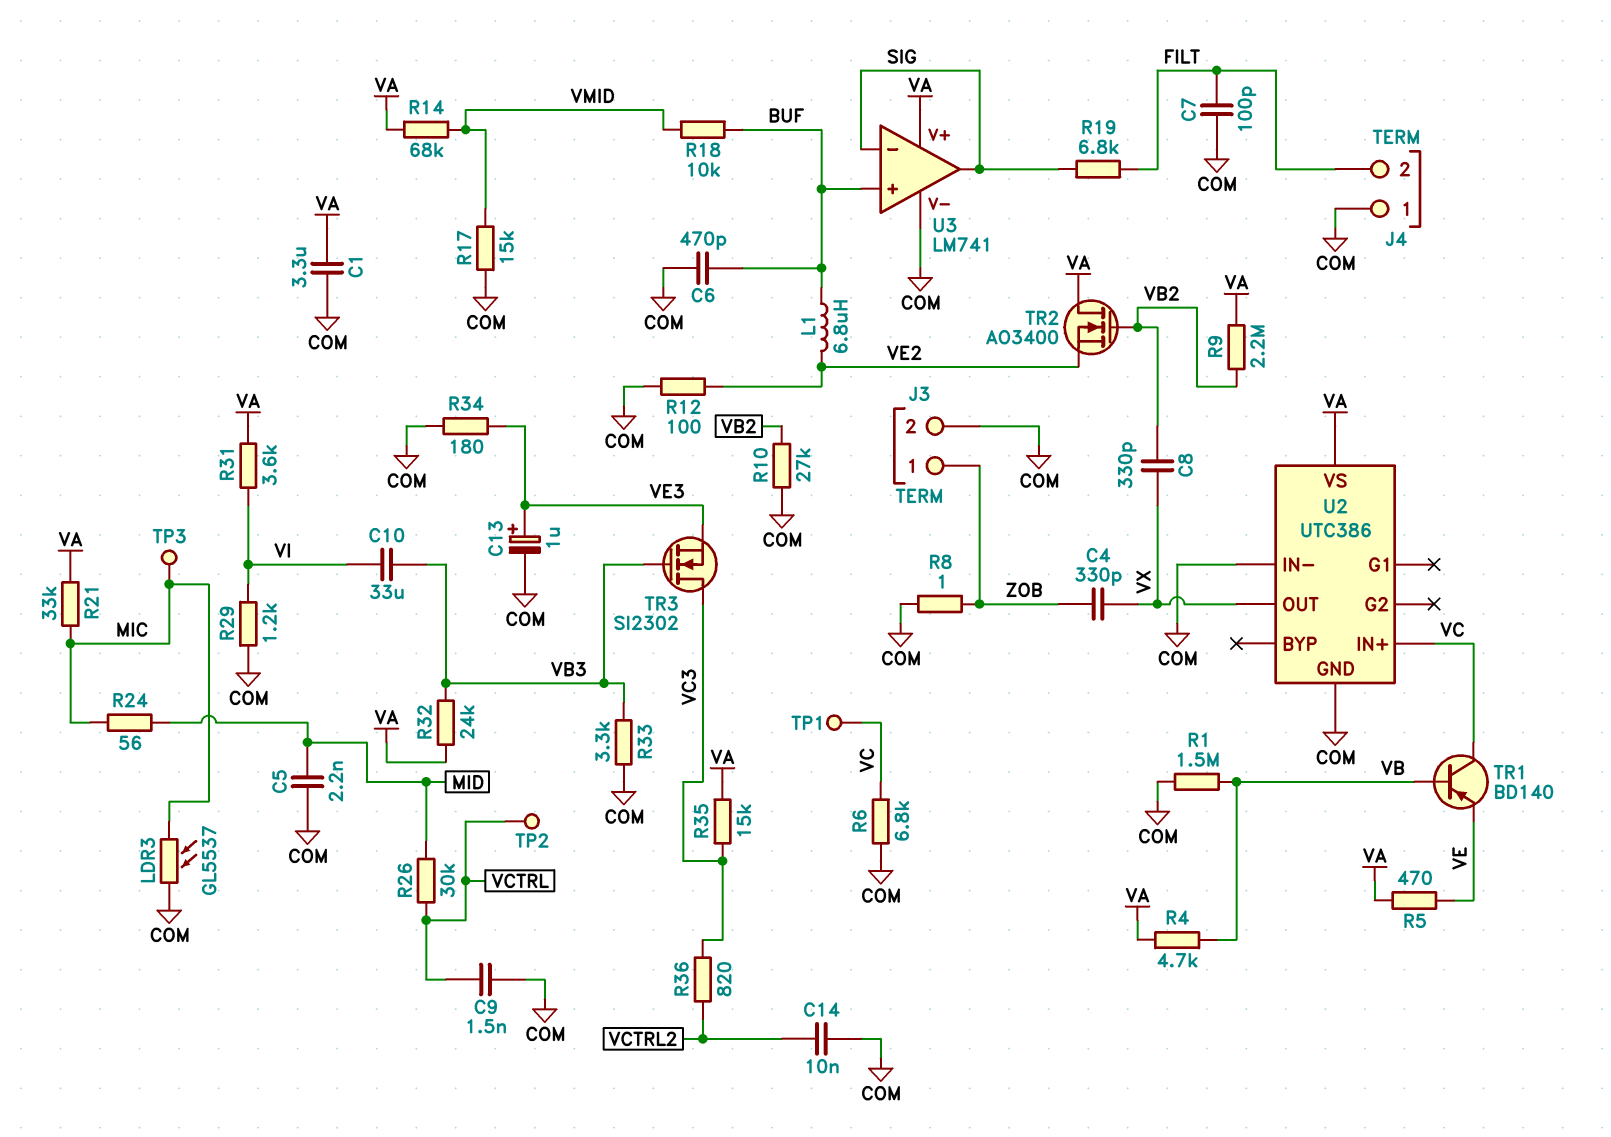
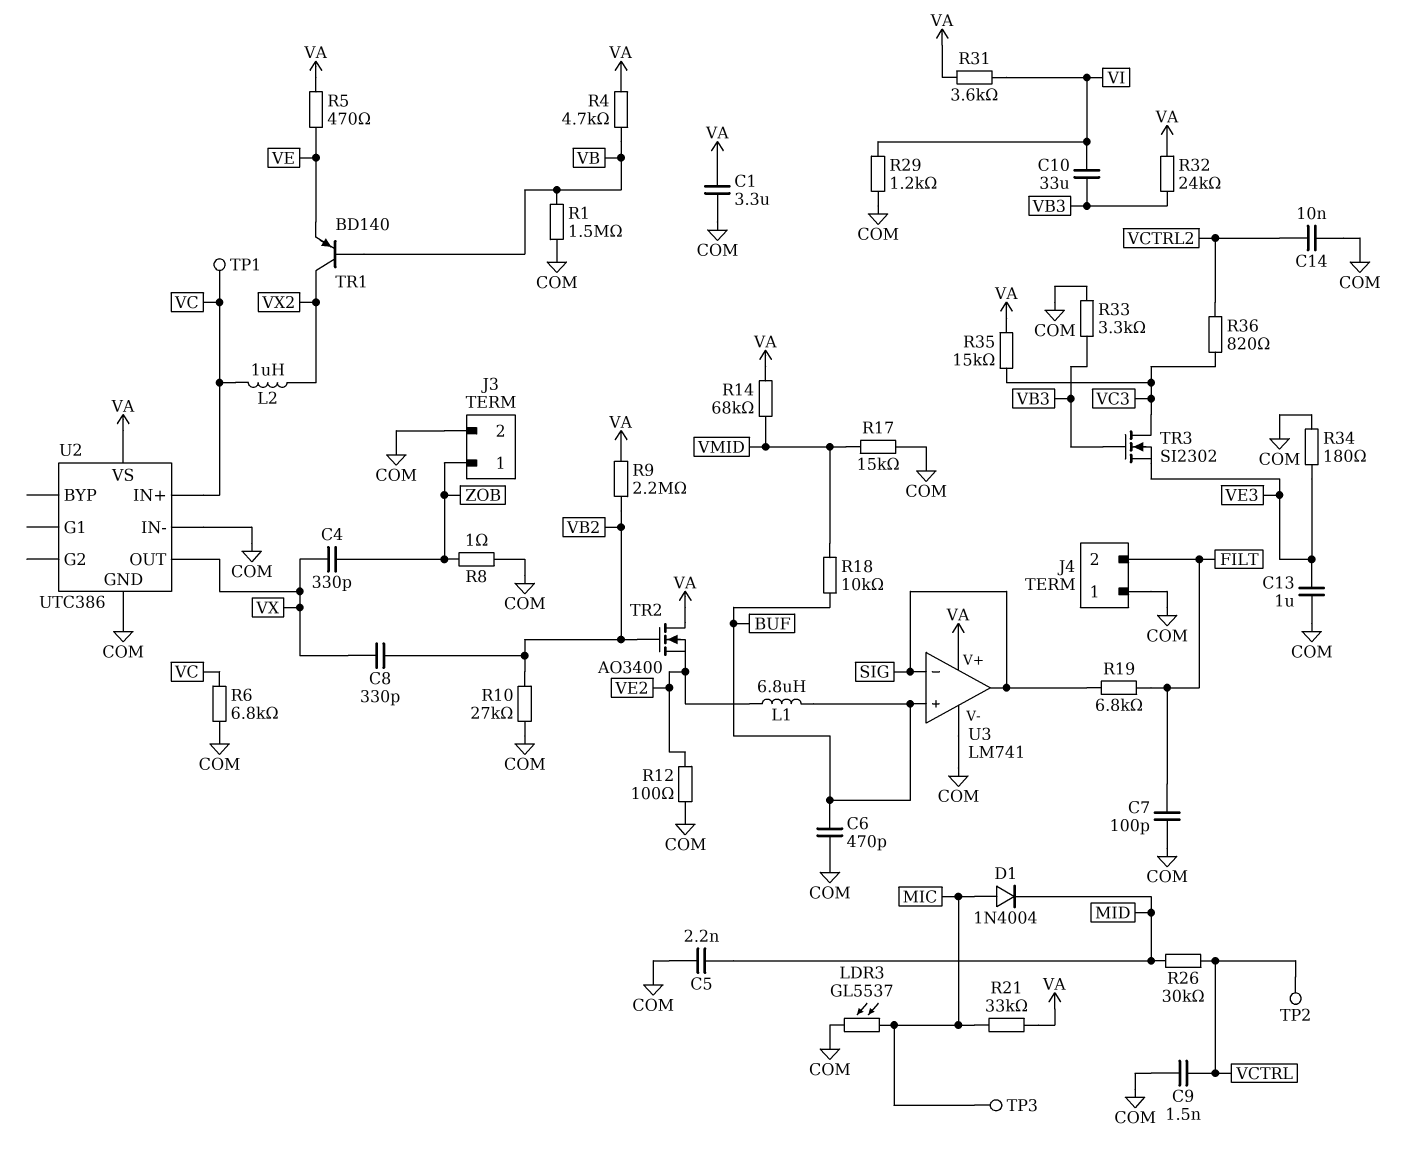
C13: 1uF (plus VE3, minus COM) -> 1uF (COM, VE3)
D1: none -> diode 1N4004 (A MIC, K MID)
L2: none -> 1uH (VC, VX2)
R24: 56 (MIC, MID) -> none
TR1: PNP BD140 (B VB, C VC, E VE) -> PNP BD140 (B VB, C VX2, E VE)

####

What is expected:
Write out the whole listing again, exactly, with no pictures.

Your solution:
C13: 1uF (plus VE3, minus COM) -> 1uF (COM, VE3)
D1: none -> diode 1N4004 (A MIC, K MID)
L2: none -> 1uH (VC, VX2)
R24: 56 (MIC, MID) -> none
TR1: PNP BD140 (B VB, C VC, E VE) -> PNP BD140 (B VB, C VX2, E VE)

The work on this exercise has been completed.